━━━ Dataset records ━━━

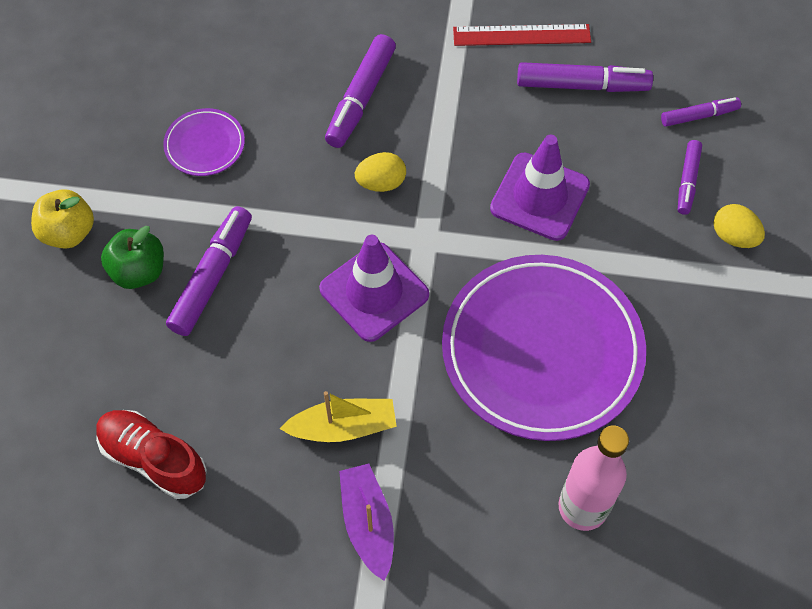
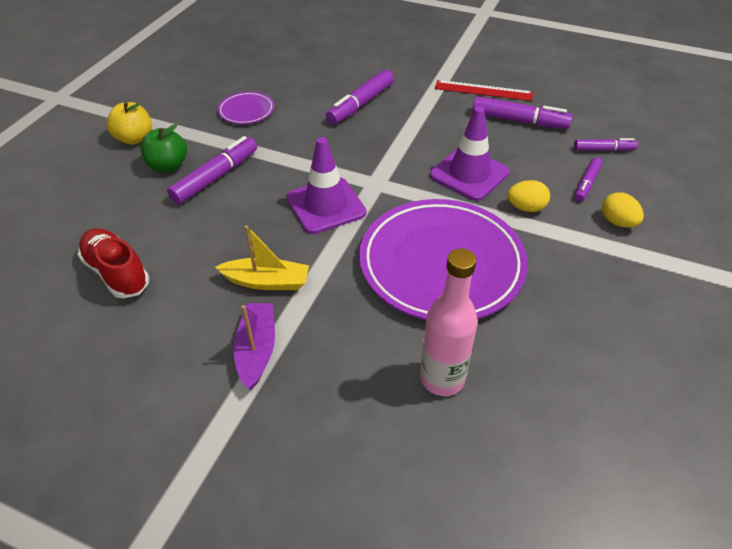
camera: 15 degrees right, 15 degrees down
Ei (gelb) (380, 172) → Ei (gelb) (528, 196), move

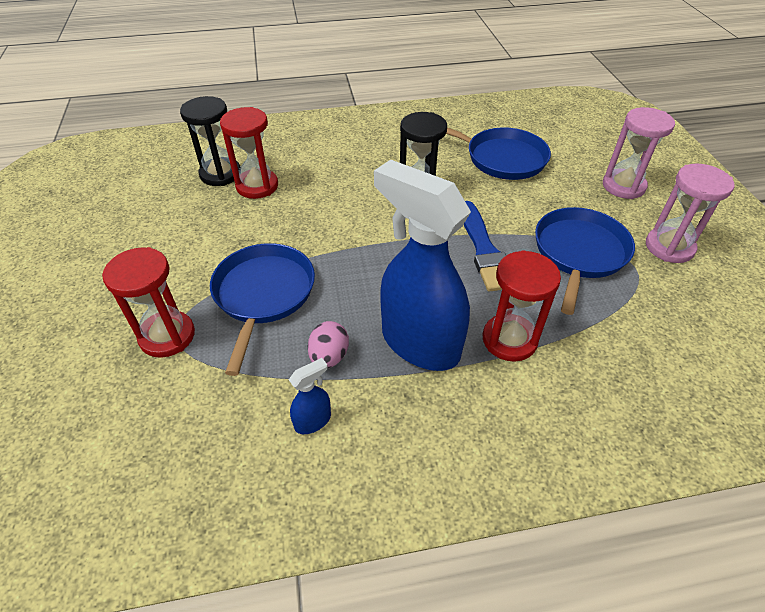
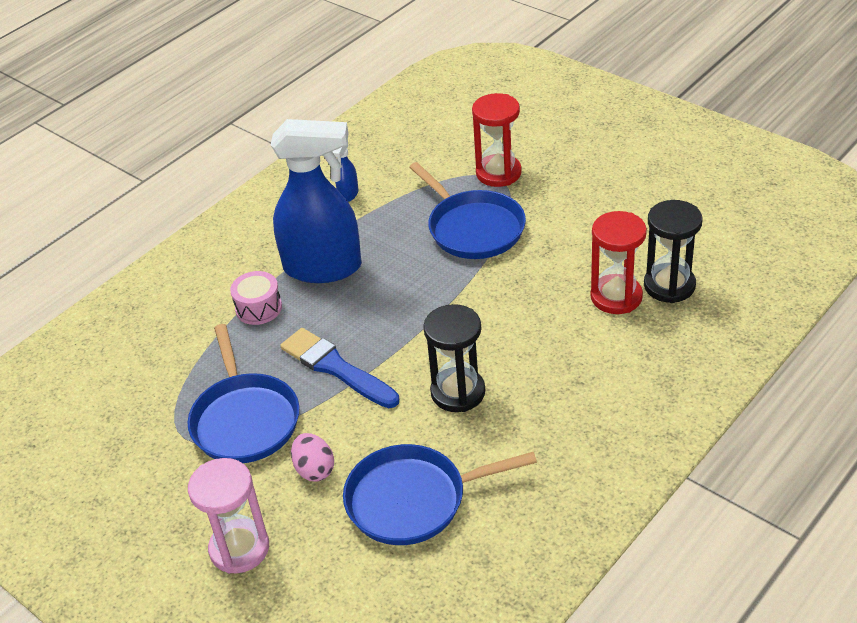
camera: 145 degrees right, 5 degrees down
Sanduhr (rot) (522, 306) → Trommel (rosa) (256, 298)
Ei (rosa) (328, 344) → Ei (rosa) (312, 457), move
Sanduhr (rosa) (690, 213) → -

━━━

What you return should be all of the material above, exactly, and none of its pictures.

camera: 15 degrees right, 15 degrees down
Ei (gelb) (380, 172) → Ei (gelb) (528, 196), move

camera: 145 degrees right, 5 degrees down
Sanduhr (rot) (522, 306) → Trommel (rosa) (256, 298)
Ei (rosa) (328, 344) → Ei (rosa) (312, 457), move
Sanduhr (rosa) (690, 213) → -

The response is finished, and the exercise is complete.